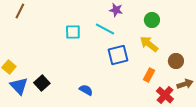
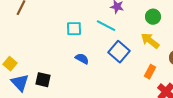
blue square: (118, 55) -> (119, 52), turned -35
black square: (42, 83) -> (43, 80), turned -35
blue semicircle: (86, 90) -> (82, 59), moved

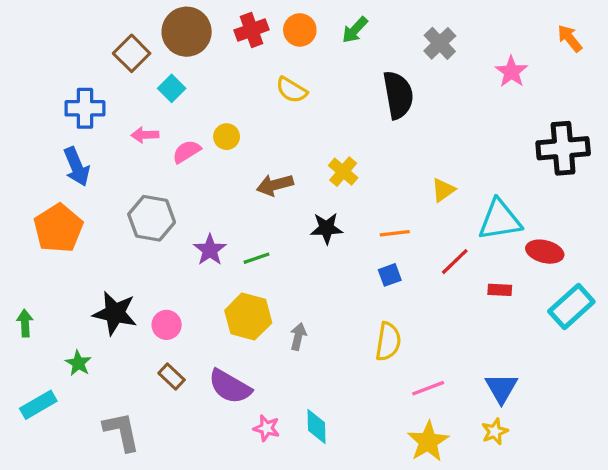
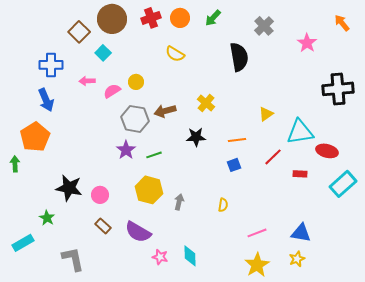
gray hexagon: (152, 218) -> (135, 119), moved
green arrow: (25, 323) -> (15, 164), moved
yellow semicircle: (388, 342) -> (223, 205), moved, size x0.6
blue triangle: (501, 388) -> (301, 233), turned -50

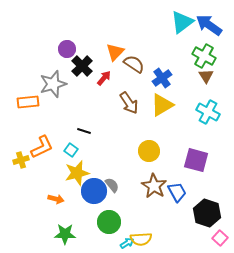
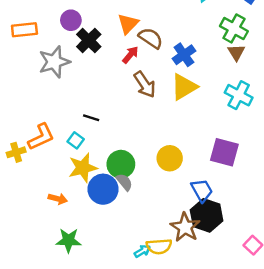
red arrow: (104, 78) -> (130, 55), moved
orange rectangle: (28, 102) -> (24, 30), moved
yellow circle: (149, 151) -> (170, 158), moved
brown star: (154, 186) -> (185, 227), moved
black hexagon: (207, 213) -> (207, 215), moved
green circle: (109, 222) -> (121, 164), moved

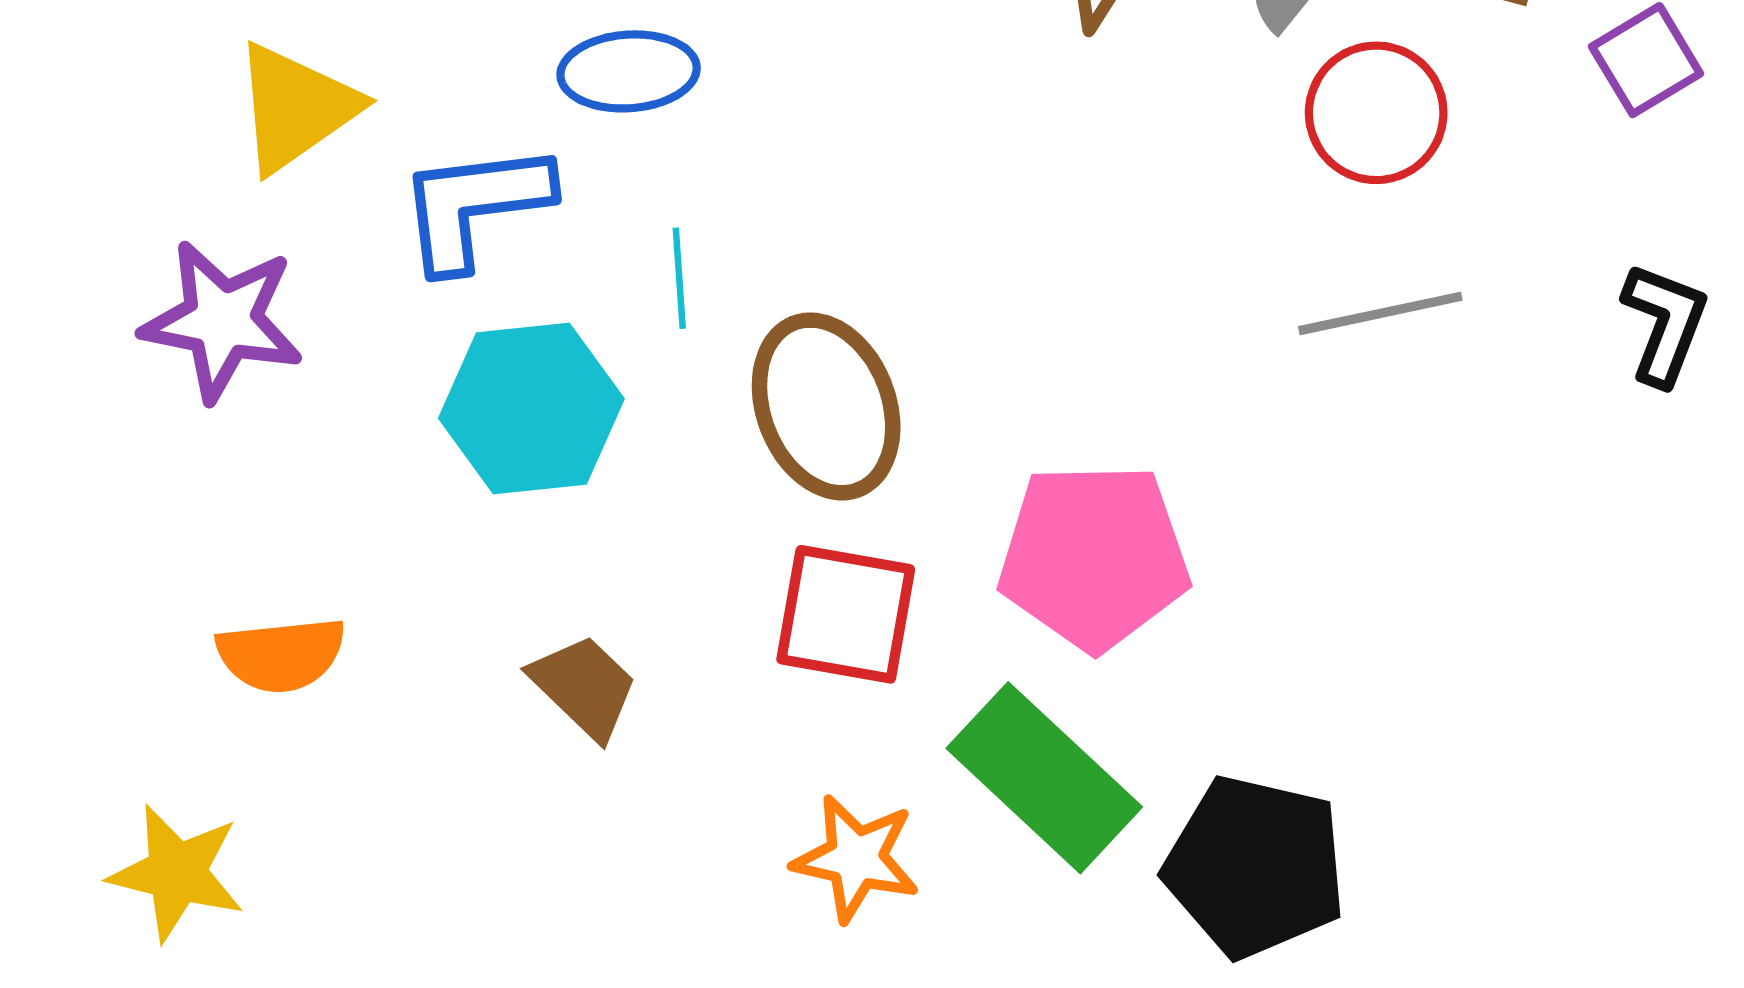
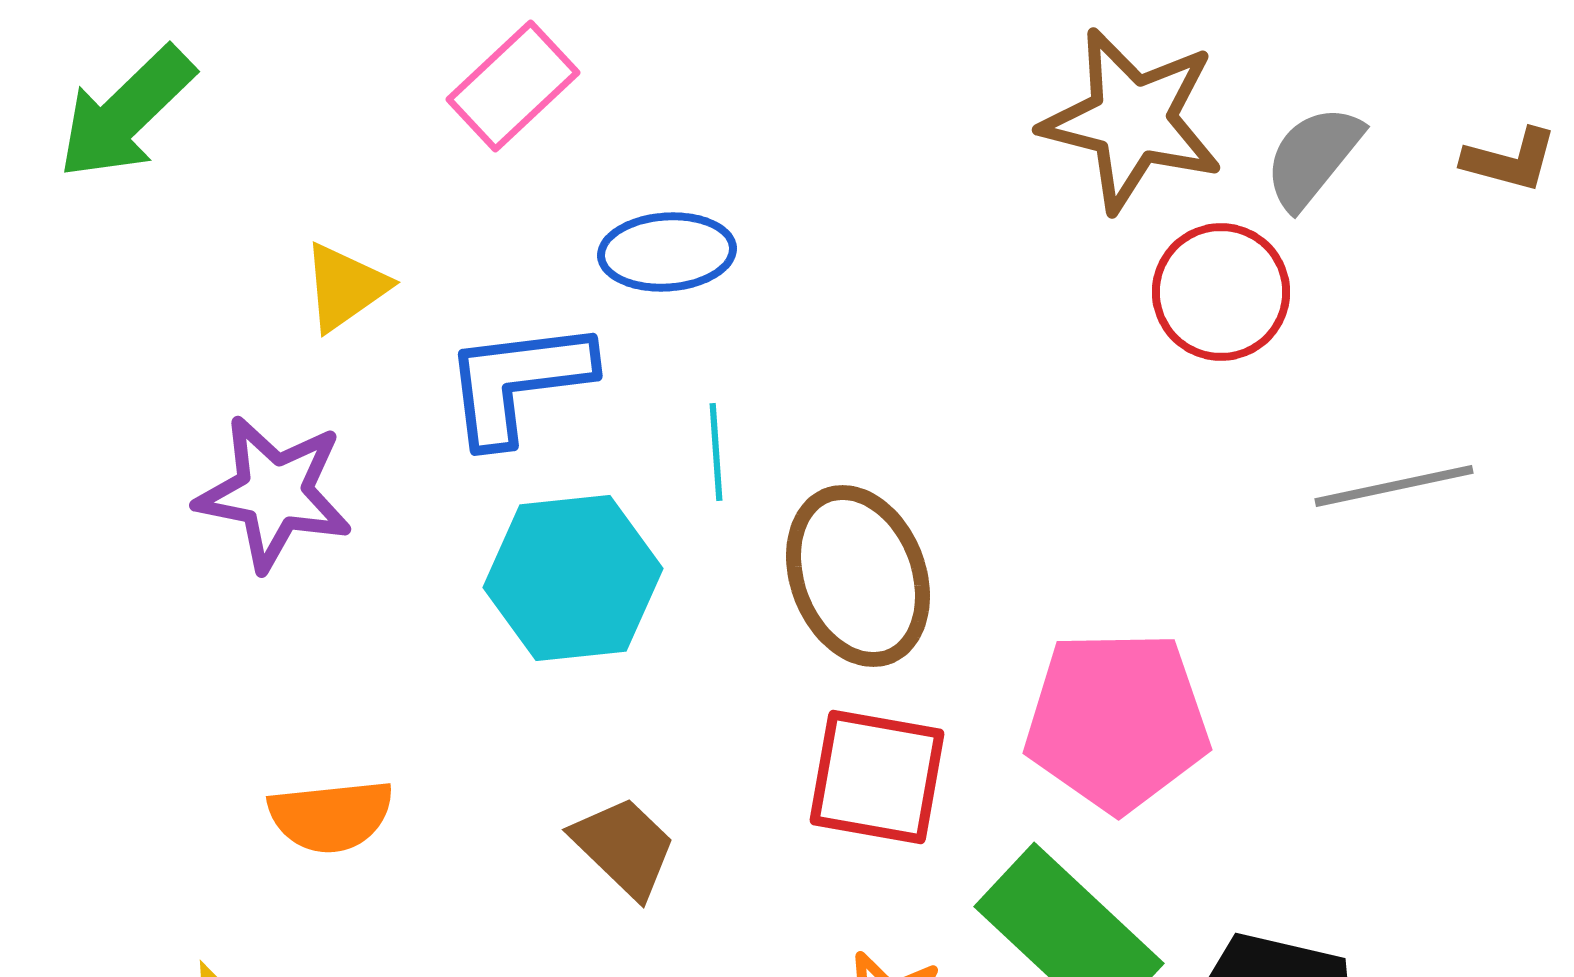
yellow triangle: (296, 108) -> (345, 287), size x0.7
red circle: (1376, 113) -> (1221, 292), moved

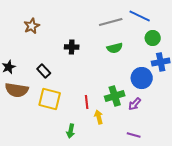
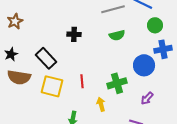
brown star: (32, 26) -> (15, 21), moved
black rectangle: (44, 71) -> (46, 58), size x1.5
red line: (87, 102) -> (82, 81), moved
purple arrow: (135, 104) -> (147, 98), moved

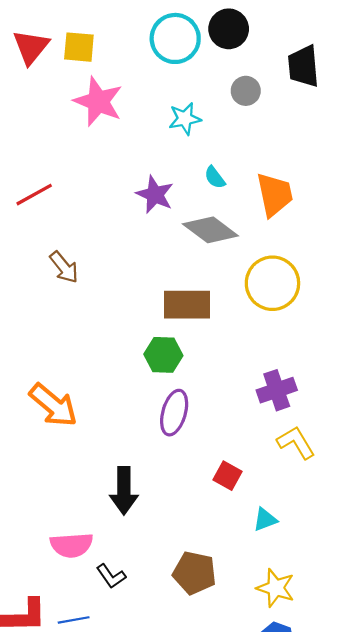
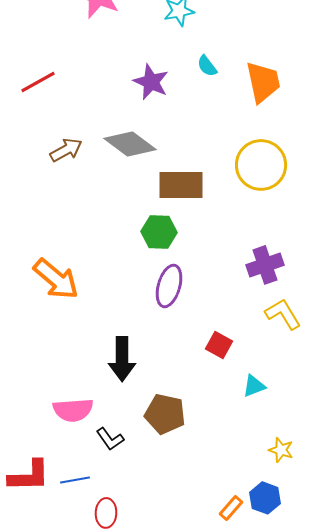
________________________
» **WORK REQUEST**
Output only the stretch above from the line with "brown star: (154, 186) -> (185, 227), moved" through the line with "red circle: (1376, 113) -> (1221, 292), moved", reproduced exactly. Exclude pictures.

» **RESPONSE BELOW**
brown star: (154, 186) -> (185, 227), moved
black hexagon: (207, 213) -> (207, 215), moved
green circle: (109, 222) -> (121, 164), moved

yellow triangle: (296, 108) -> (345, 287), size x0.7
red circle: (1376, 113) -> (1221, 292), moved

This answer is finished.